Collection entries
• • • • • • •

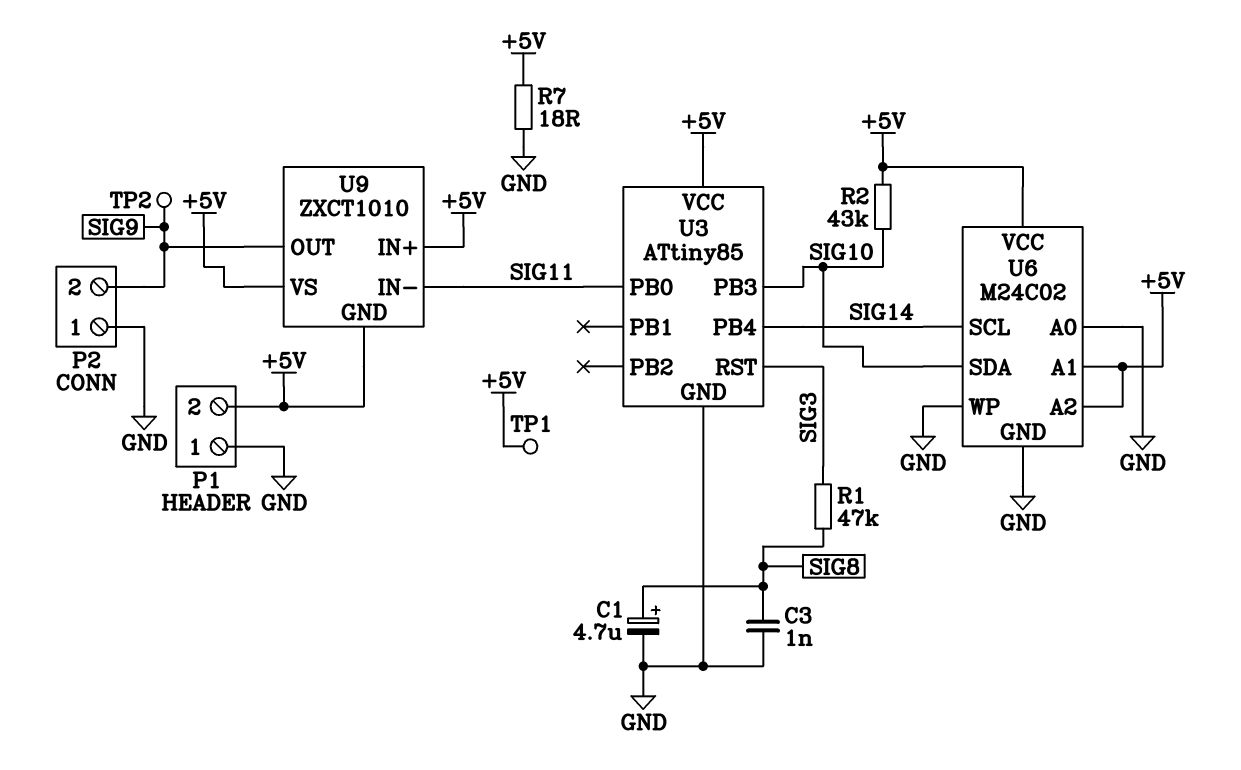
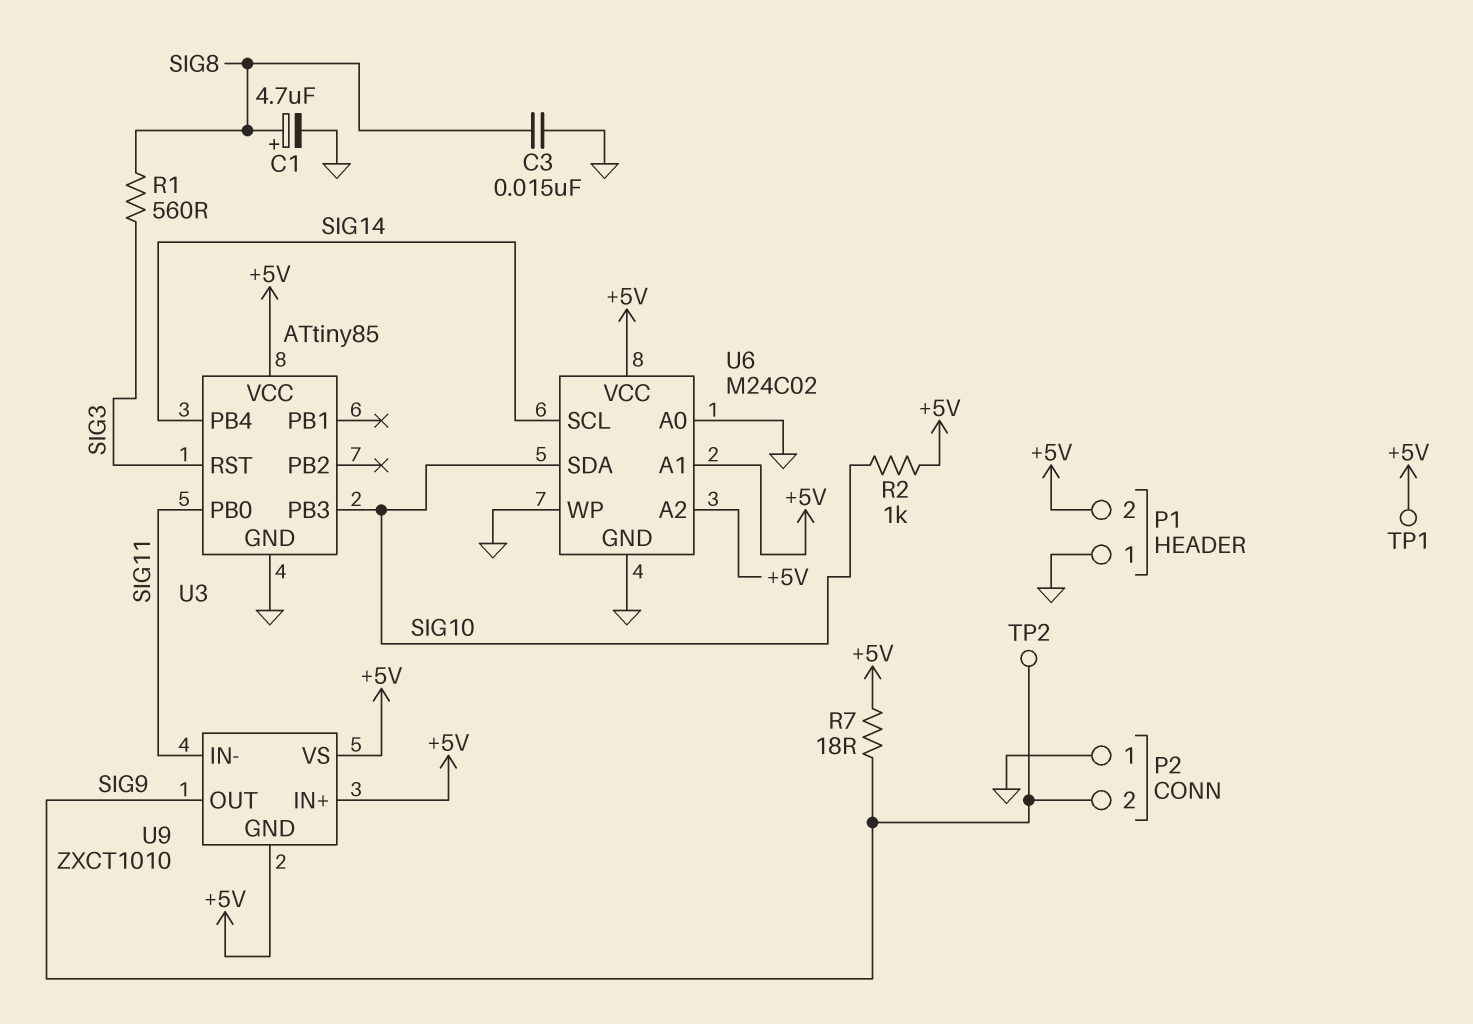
C3: 1nF (GND, SIG8) -> 15nF (GND, SIG8)
R1: 47k (SIG3, SIG8) -> 560 (SIG3, SIG8)
R2: 43k (+5V, SIG10) -> 1k (+5V, SIG10)
R7: 18 (+5V, GND) -> 18 (+5V, SIG9)

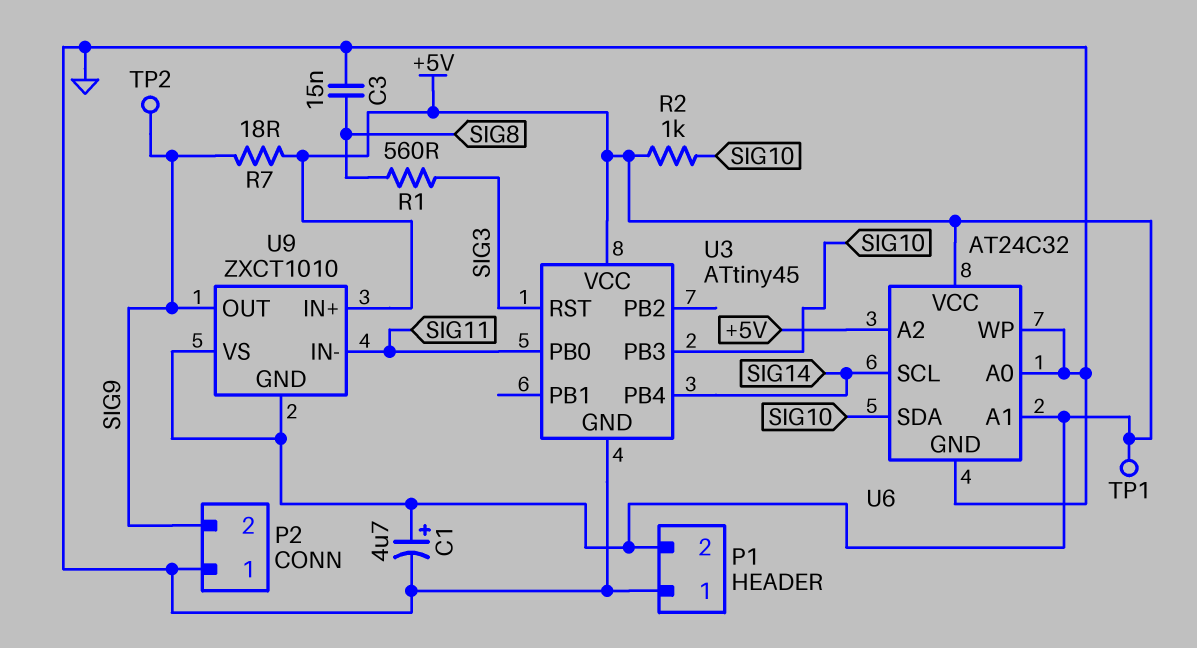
C1: 4.7uF (plus SIG8, minus GND) -> 4.7uF (plus +5V, minus GND)
U3: ATtiny85 -> ATtiny45
U6: M24C02 -> AT24C32

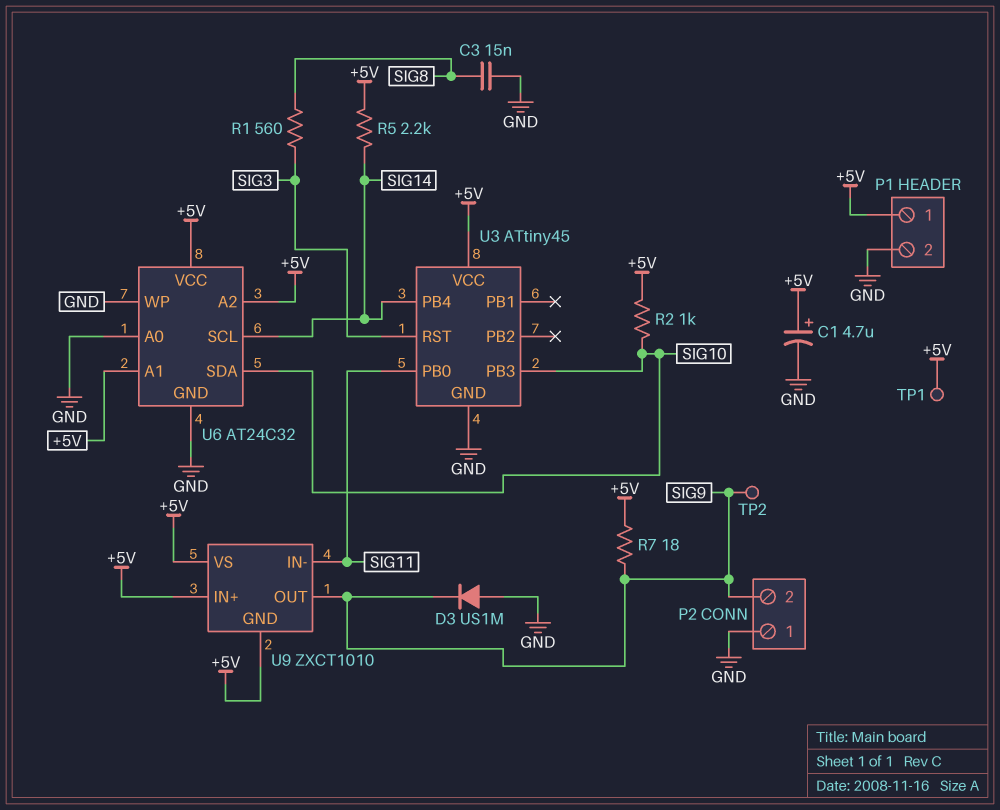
D3: none -> diode US1M (A GND, K SIG9)
P1 pin 1: GND -> +5V
P1 pin 2: +5V -> GND
R5: none -> 2.2k (+5V, SIG14)

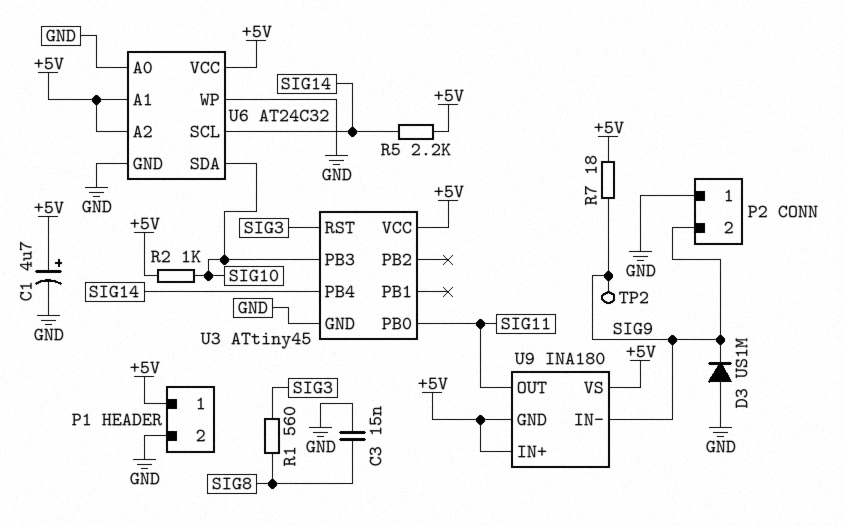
TP1: test point (+5V) -> none
U9: ZXCT1010 -> INA180
U9 pin IN-: SIG11 -> SIG9
U9 pin OUT: SIG9 -> SIG11

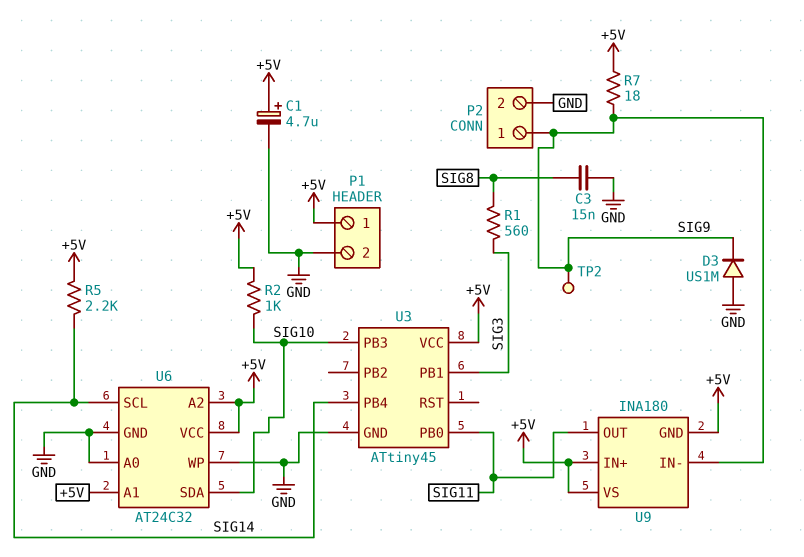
P2 pin 1: GND -> SIG9
P2 pin 2: SIG9 -> GND
U3 pin PB1: none -> SIG3
U3 pin RST: SIG3 -> none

• • • • • • •

Work required –
An exact copy is needed of the lines from the one containing "P2 pin 1: GND -> SIG9" through the end of the records.

Task solution –
P2 pin 1: GND -> SIG9
P2 pin 2: SIG9 -> GND
U3 pin PB1: none -> SIG3
U3 pin RST: SIG3 -> none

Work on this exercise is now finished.